Copy out the listing that follows, exact in every word, and skip the images.

Dataset START

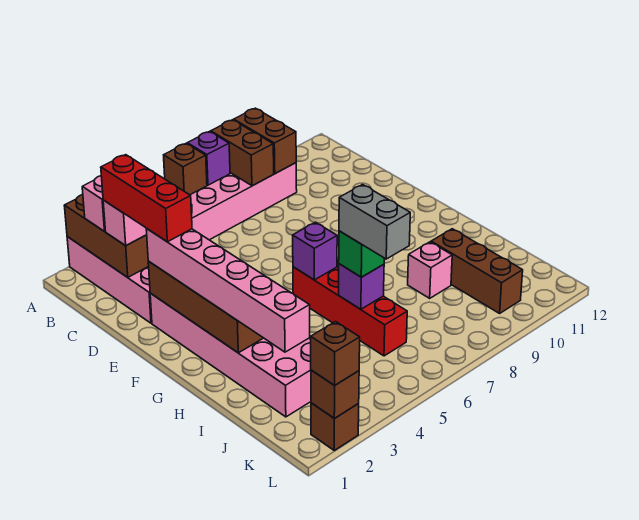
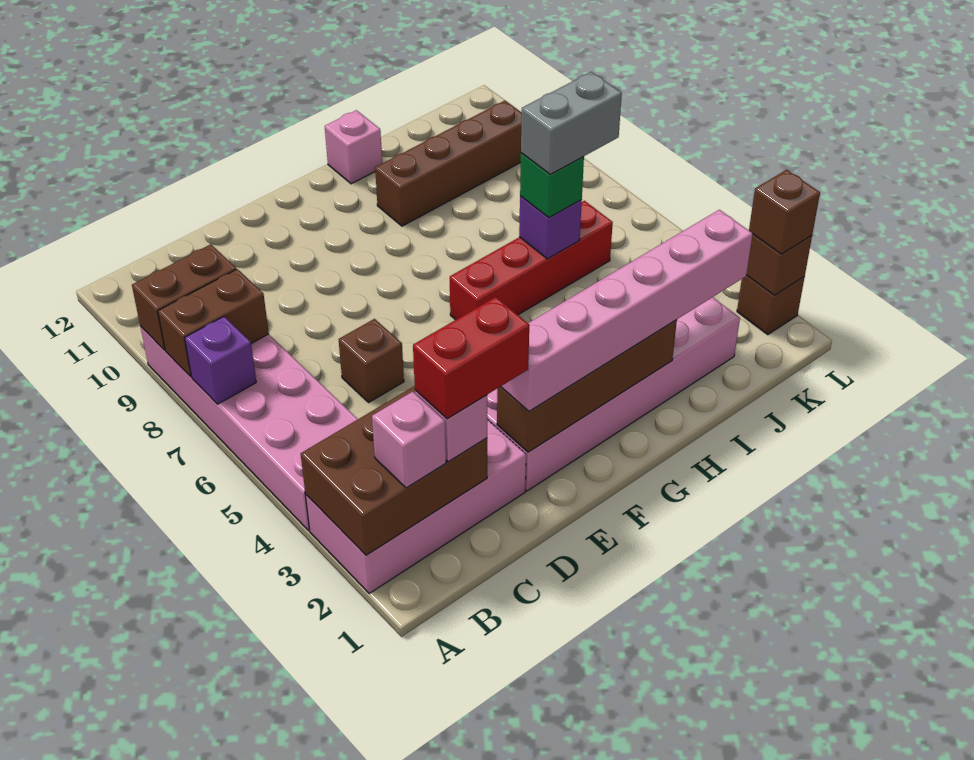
brown brick A6 level 2 -> brown brick D6 level 1
red brick C2:E2 level 4 -> red brick C2:D2 level 4
purple brick G6 level 2 -> none
pink brick I9 level 1 -> pink brick H12 level 1
brown brick I10:K10 level 1 -> brown brick H10:K10 level 1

Dataset END

### Response
brown brick A6 level 2 -> brown brick D6 level 1
red brick C2:E2 level 4 -> red brick C2:D2 level 4
purple brick G6 level 2 -> none
pink brick I9 level 1 -> pink brick H12 level 1
brown brick I10:K10 level 1 -> brown brick H10:K10 level 1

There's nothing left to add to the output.